> [Information given]:
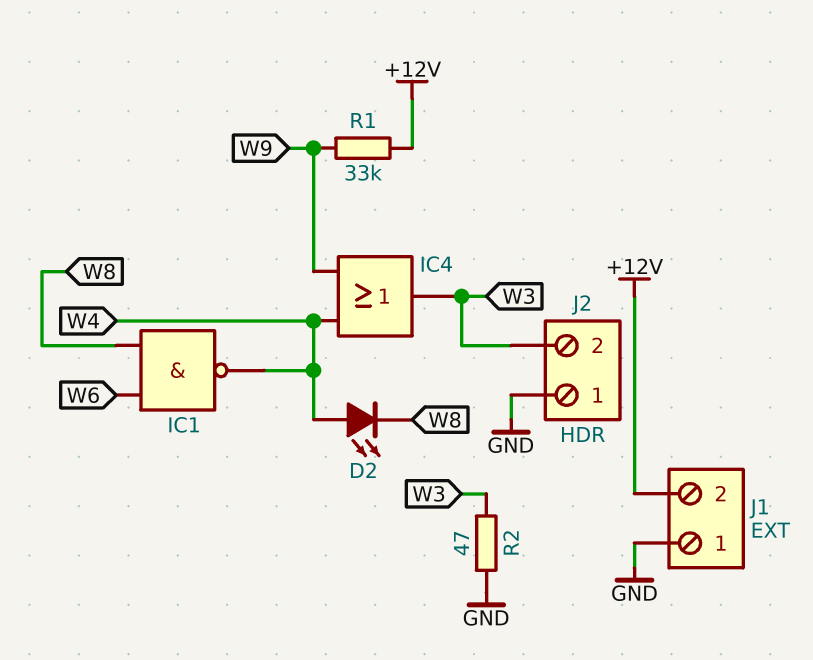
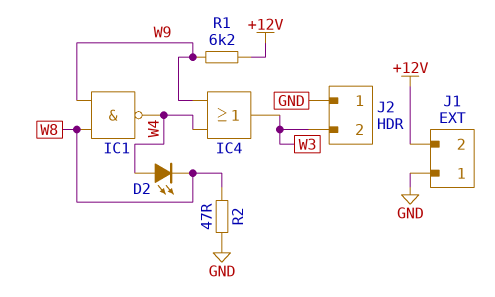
IC1: NAND (in W6, in W8, out W4) -> NAND (in W8, in W9, out W4)
R1: 33k (+12V, W9) -> 6.2k (+12V, W9)
R2: 47 (GND, W3) -> 47 (GND, W8)

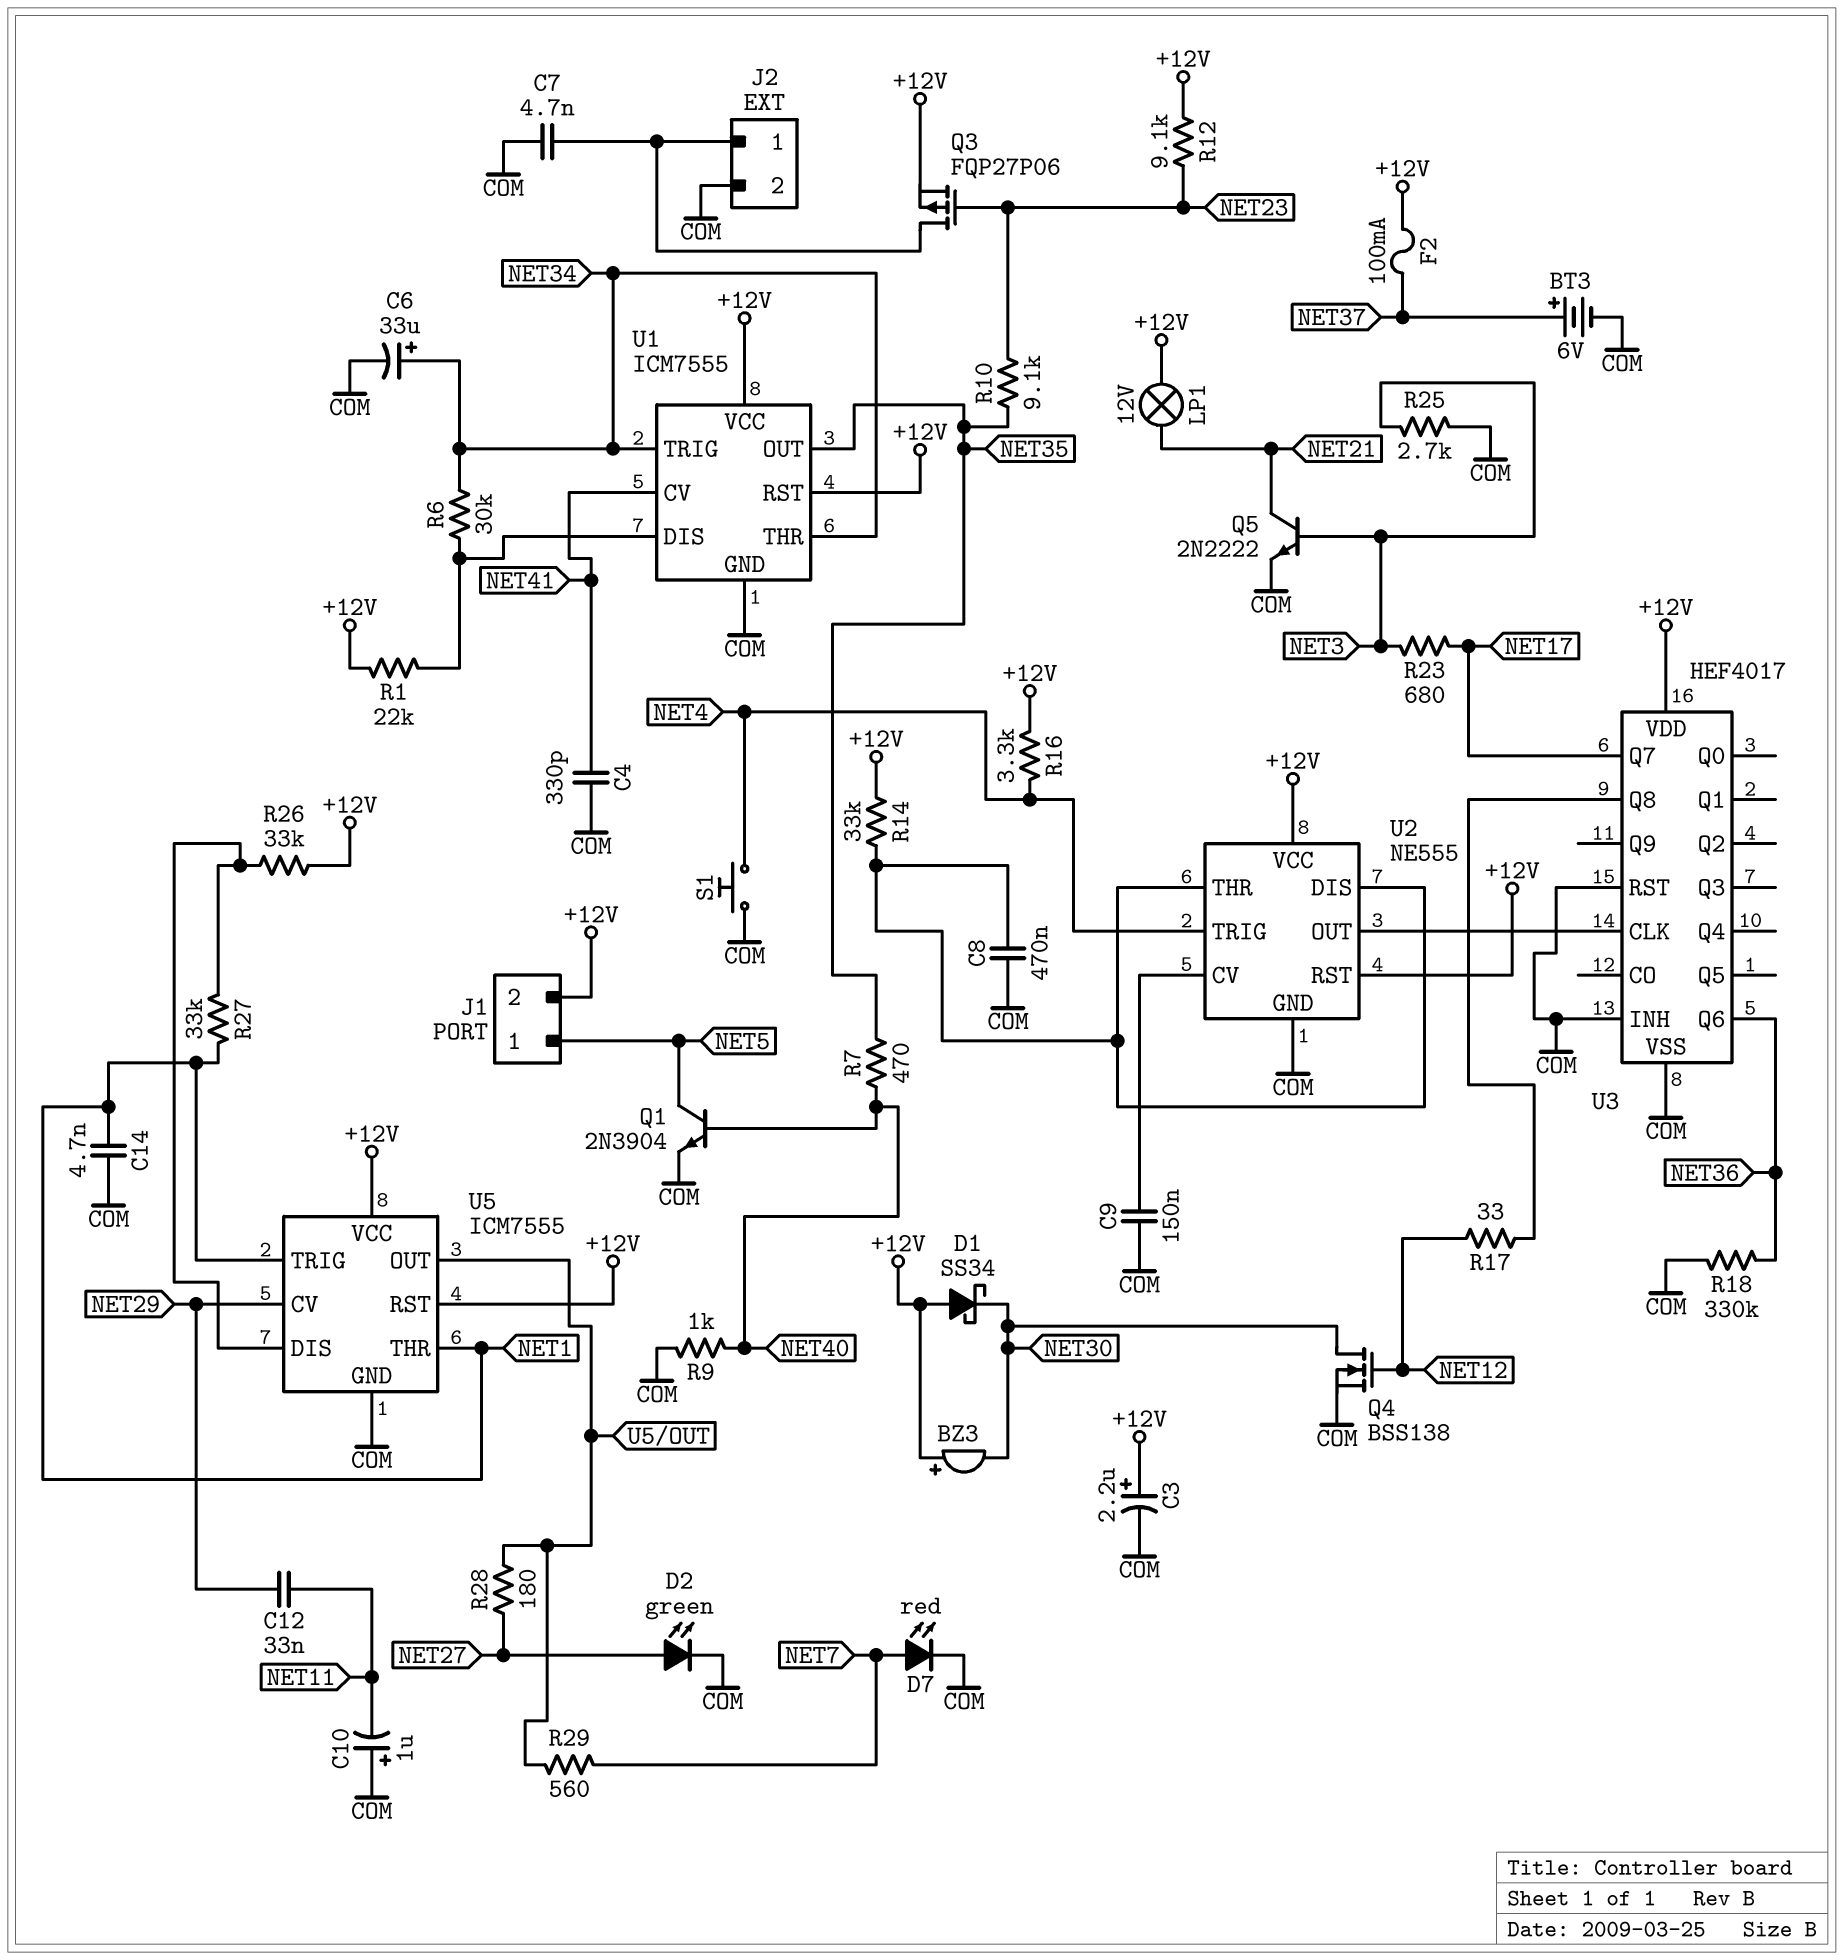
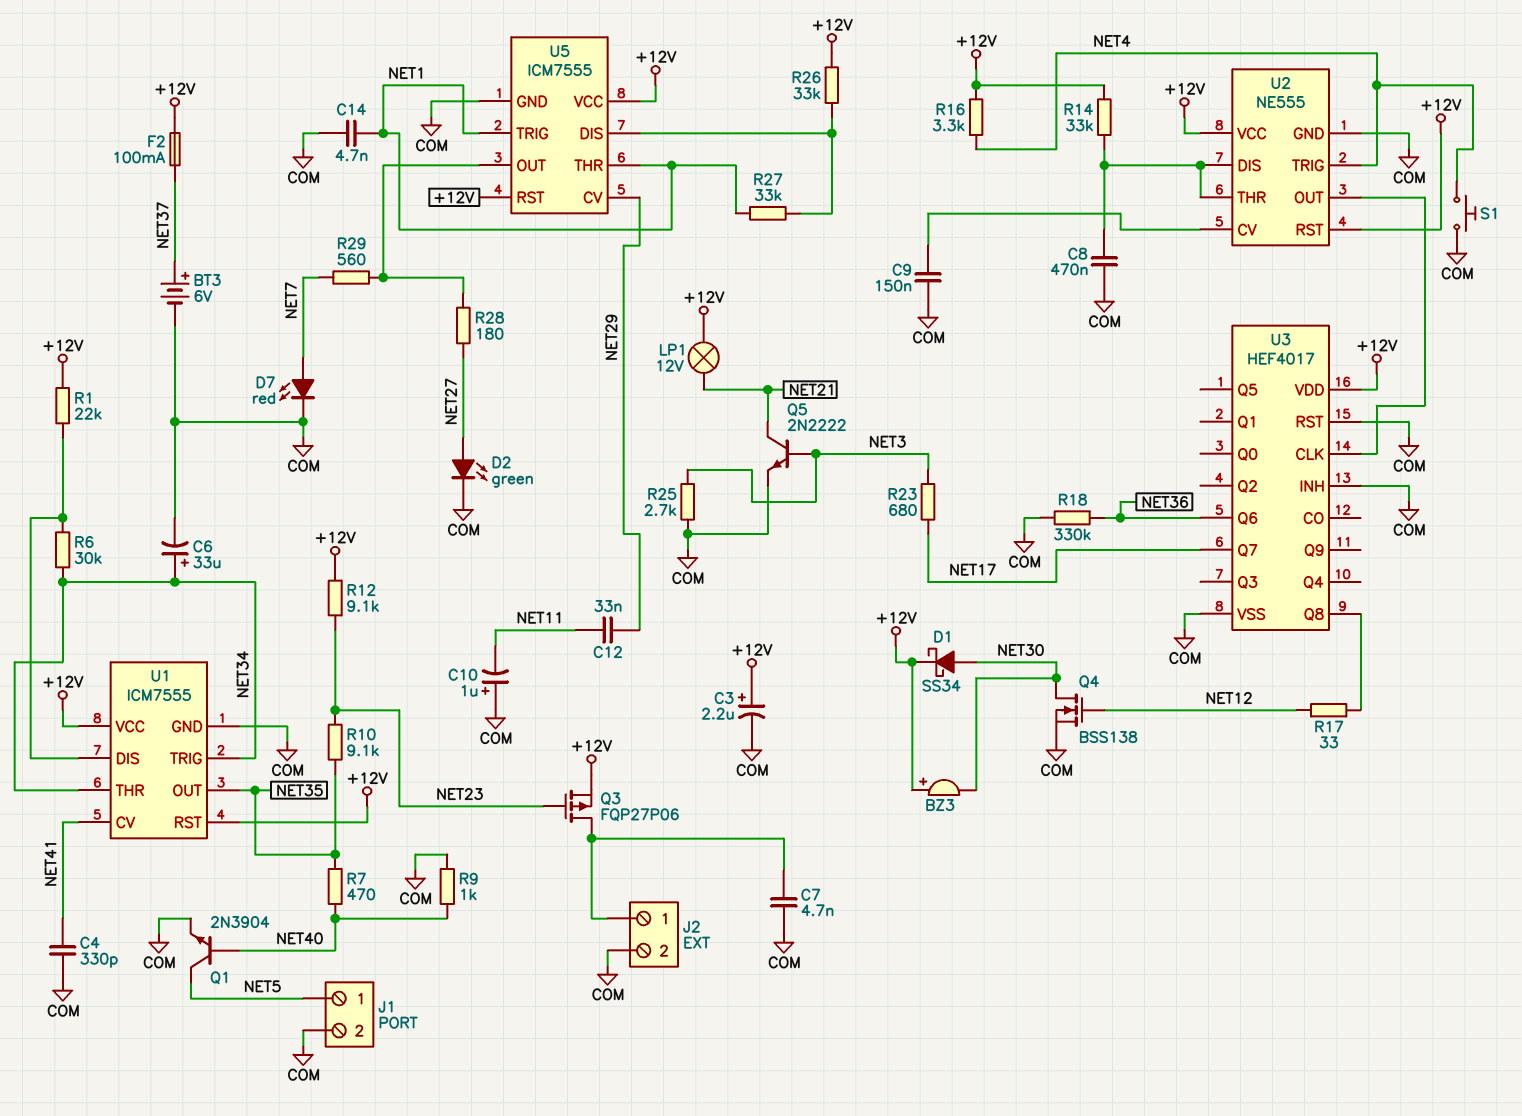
D1: schottky SS34 (A +12V, K NET30) -> schottky SS34 (A NET30, K +12V)
J1 pin 2: +12V -> COM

> [Work request]:
All lines above must be repeated exactly, and the pictures must be omitted.

> [Solution to the exercise]:
IC1: NAND (in W6, in W8, out W4) -> NAND (in W8, in W9, out W4)
R1: 33k (+12V, W9) -> 6.2k (+12V, W9)
R2: 47 (GND, W3) -> 47 (GND, W8)

D1: schottky SS34 (A +12V, K NET30) -> schottky SS34 (A NET30, K +12V)
J1 pin 2: +12V -> COM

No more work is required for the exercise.